BRIEF: Copy out precisely the line that holds "purple tile H4:H6" and all the lines following it in the data, up to and including the last one, and no others.

SOURCE DATA:
* * *

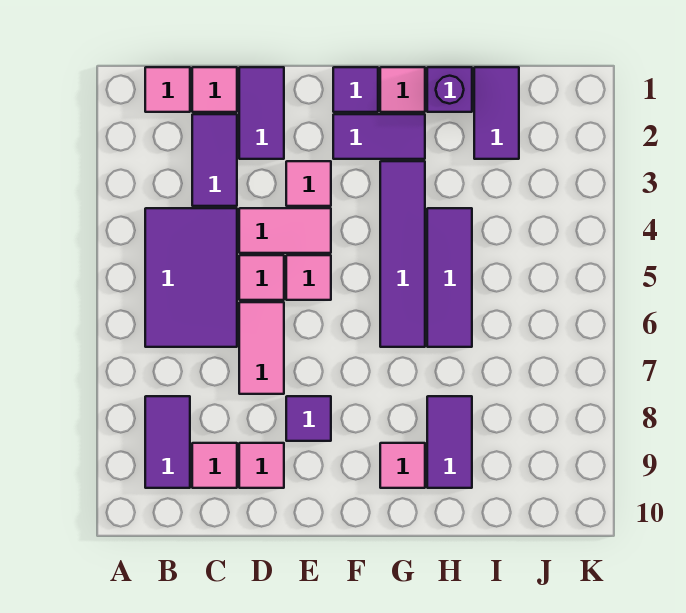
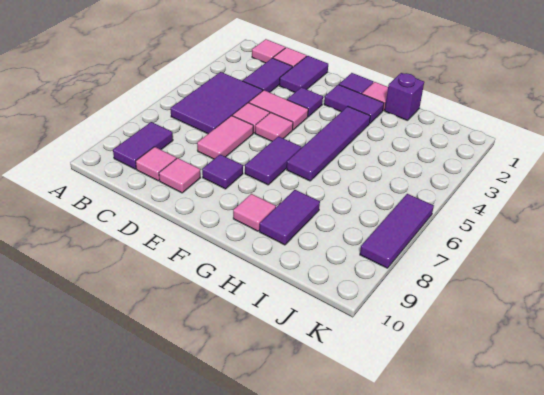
pink tile E3 level 1 -> purple tile E3 level 1
purple tile H4:H6 level 1 -> purple tile K6:K8 level 1
purple tile I1:I2 level 1 -> purple tile F6:F7 level 1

* * *

RESPONSE TO THE TASK:
purple tile H4:H6 level 1 -> purple tile K6:K8 level 1
purple tile I1:I2 level 1 -> purple tile F6:F7 level 1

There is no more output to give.